### Exercise
Show every line of the data below that includes the word "blue".

━━━━━ Data provided ━━━━━

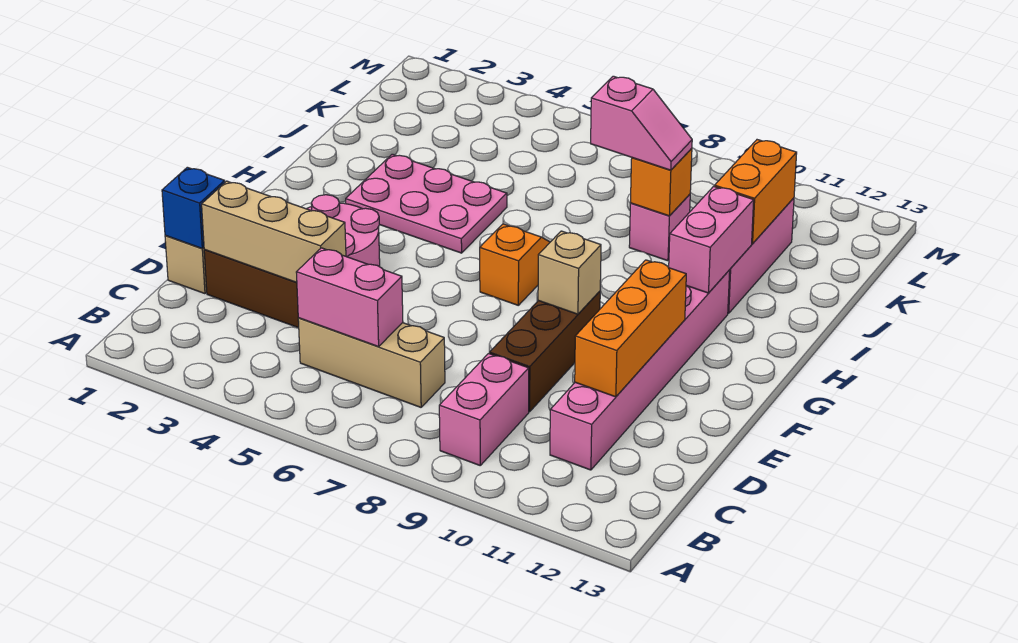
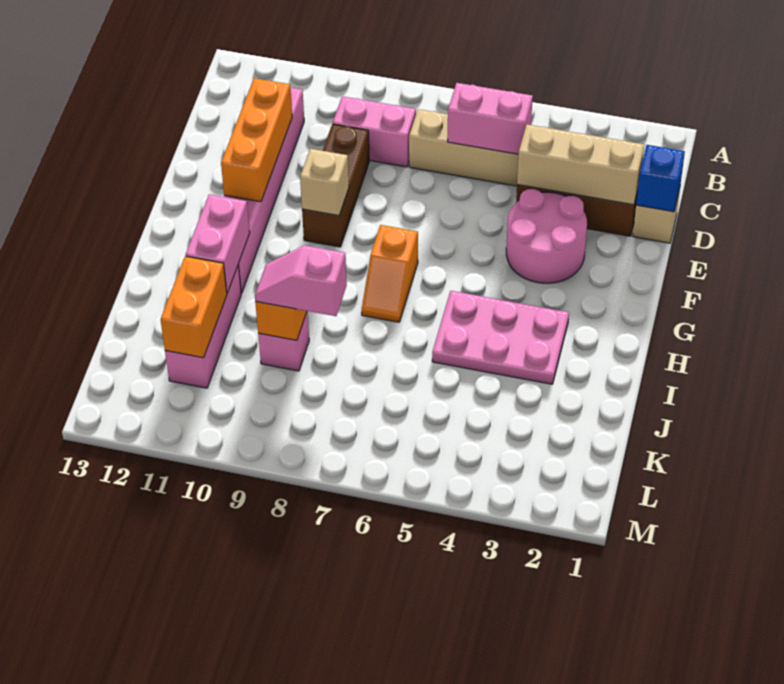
pink 1x2 brick [439,354,529,465] -> pink 1x2 brick turned to [333,96,416,167]

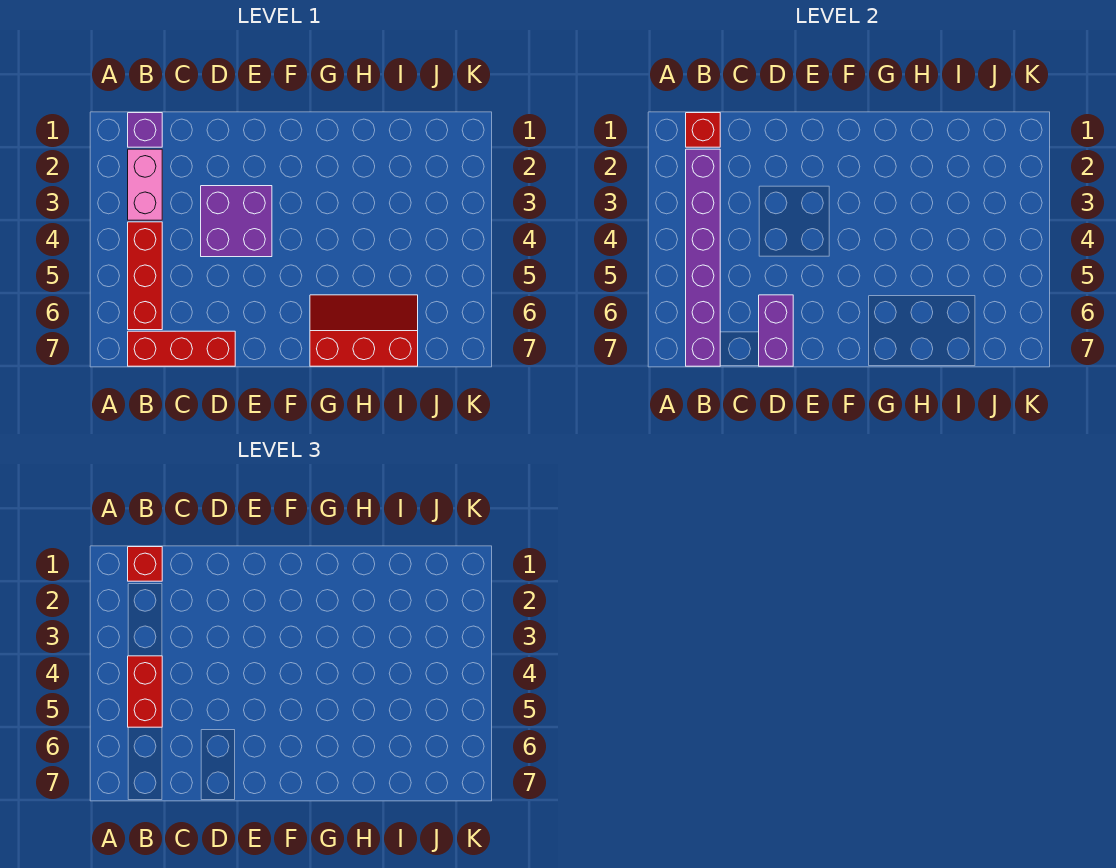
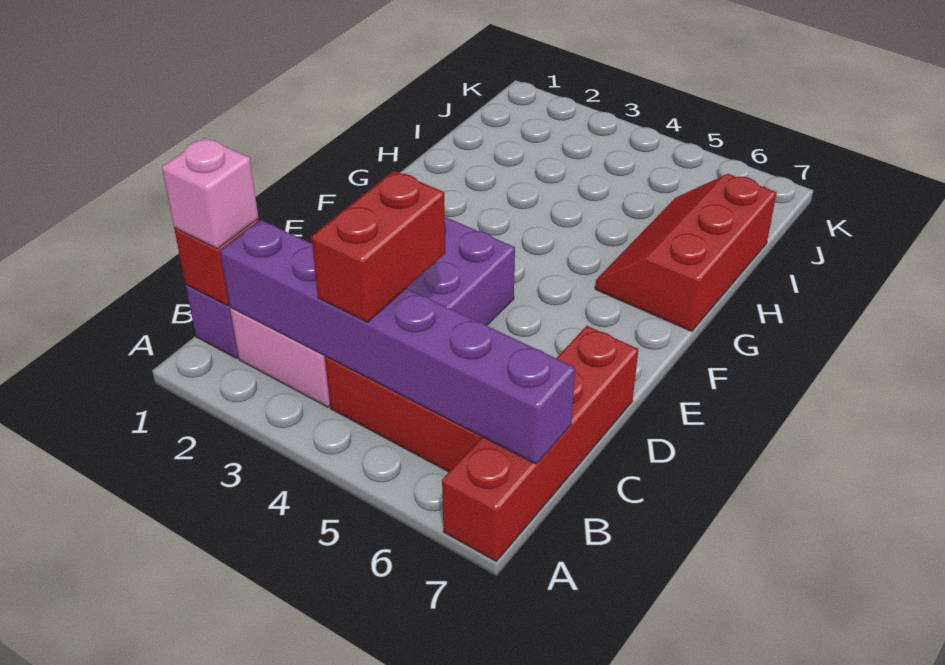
red 1x1 brick [128,547,162,581] -> pink 1x1 brick [162,138,258,249]
red 1x2 brick [128,656,162,727] -> red 1x2 brick turned to [311,171,446,322]
red 1x3 brick [128,331,235,366] -> red 1x4 brick [442,326,638,561]
purple 1x2 brick [759,295,793,366] -> none

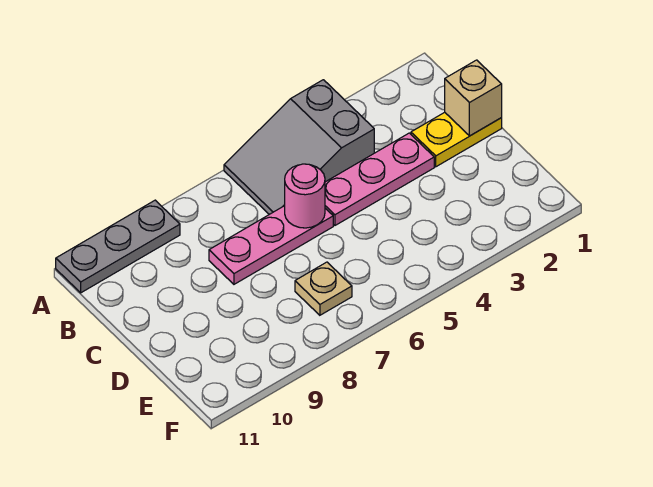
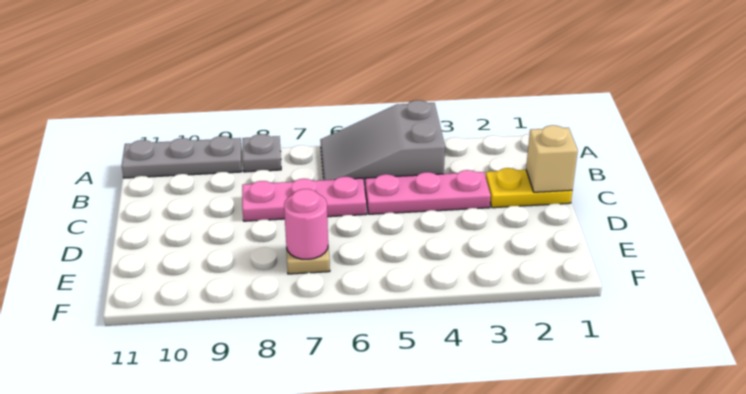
none -> grey 1x1 plate [243,134,281,172]
pink 1x1 round brick [285,164,325,228] -> pink 1x1 round brick moved to [284,189,328,259]

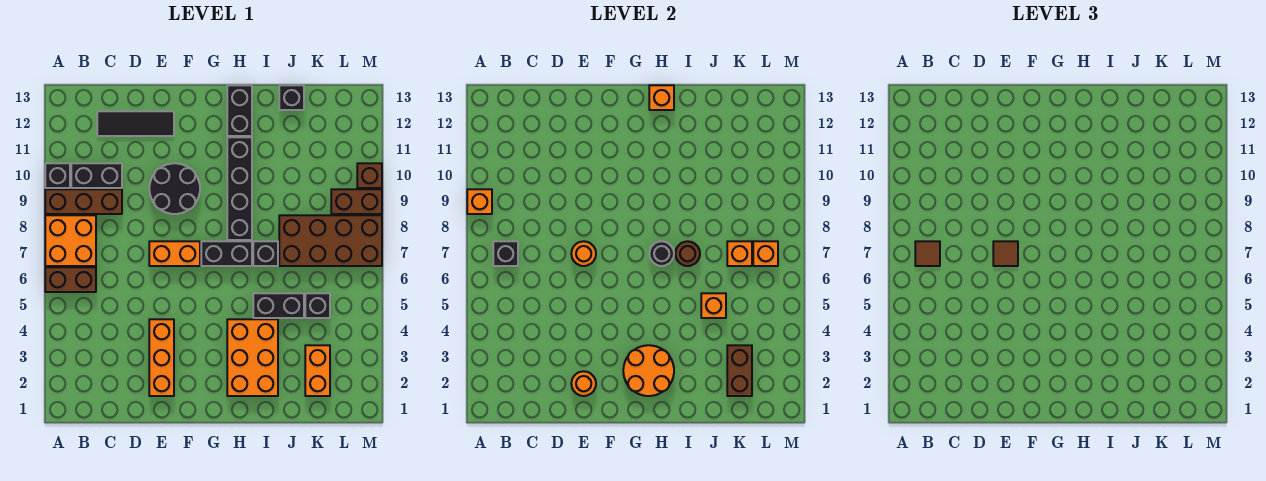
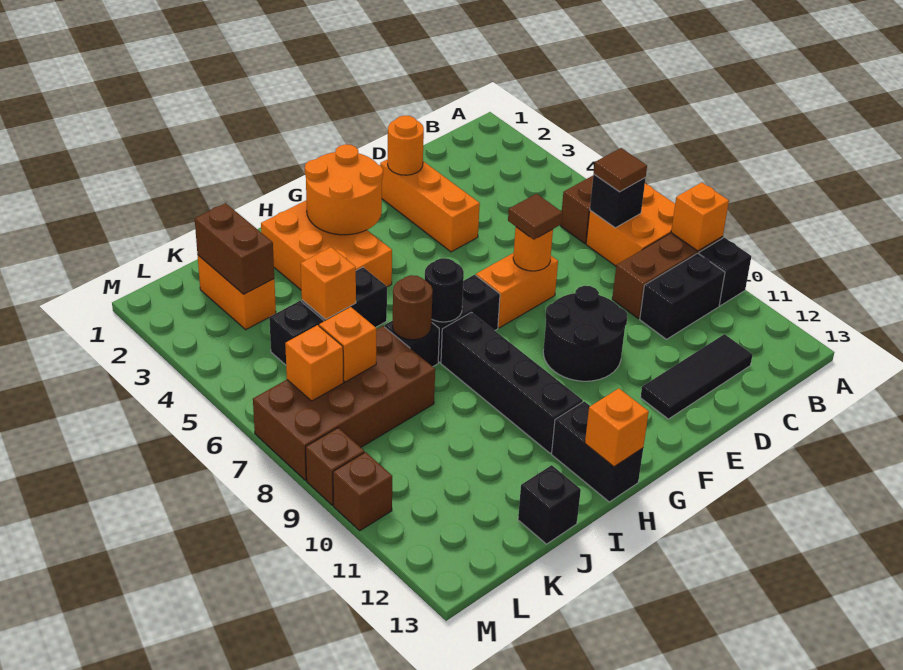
brown 1x2 brick [331,189,382,214] -> brown 1x1 brick [306,428,364,505]

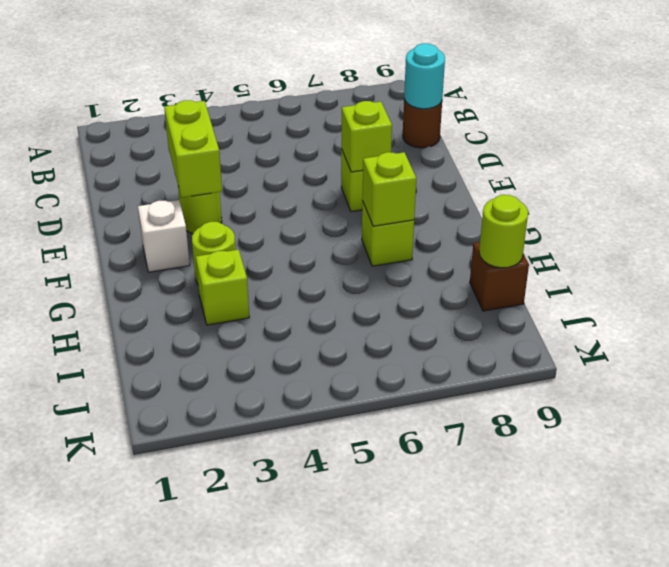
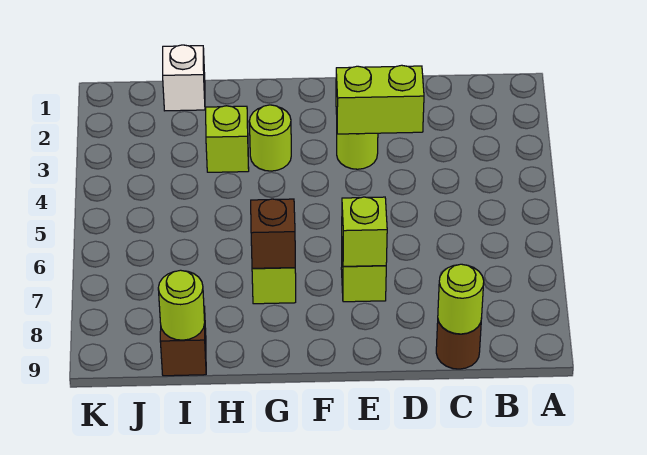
cyan 1x1 round brick [404,43,445,109] -> lime 1x1 round brick [438,264,484,334]
white 1x1 brick [138,200,190,272] -> white 1x1 brick moved to [163,45,205,111]
lime 1x1 brick [362,152,416,226] -> brown 1x1 brick [251,199,295,268]

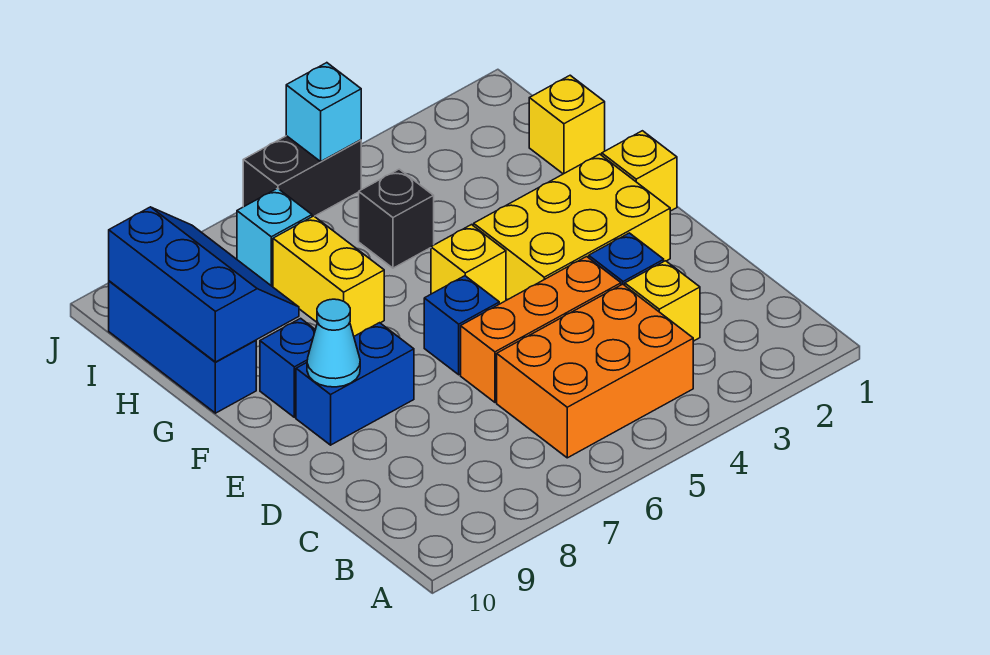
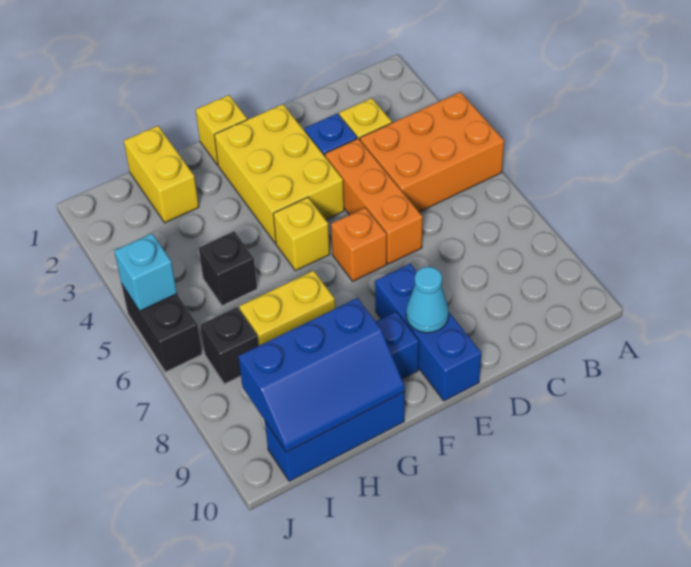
orange 2x3 brick [497,284,693,458] -> orange 2x3 brick turned to [360,92,504,212]
blue 1x1 brick [424,276,499,375] -> orange 1x1 brick [331,208,387,281]
blue 1x2 brick [296,323,414,445] -> blue 1x3 brick [375,264,481,401]
blue 2x3 slope [109,207,299,362] -> blue 2x3 slope turned to [238,298,405,452]
yellow 1x1 brick [529,75,605,174] -> yellow 1x2 brick [124,126,199,223]
cyan 1x1 brick [237,188,312,287] -> black 1x1 brick [200,307,259,384]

━━━━━

### Answer box
blue 1x1 brick [424,276,499,375] -> orange 1x1 brick [331,208,387,281]
blue 1x2 brick [296,323,414,445] -> blue 1x3 brick [375,264,481,401]
blue 2x3 slope [109,207,299,362] -> blue 2x3 slope turned to [238,298,405,452]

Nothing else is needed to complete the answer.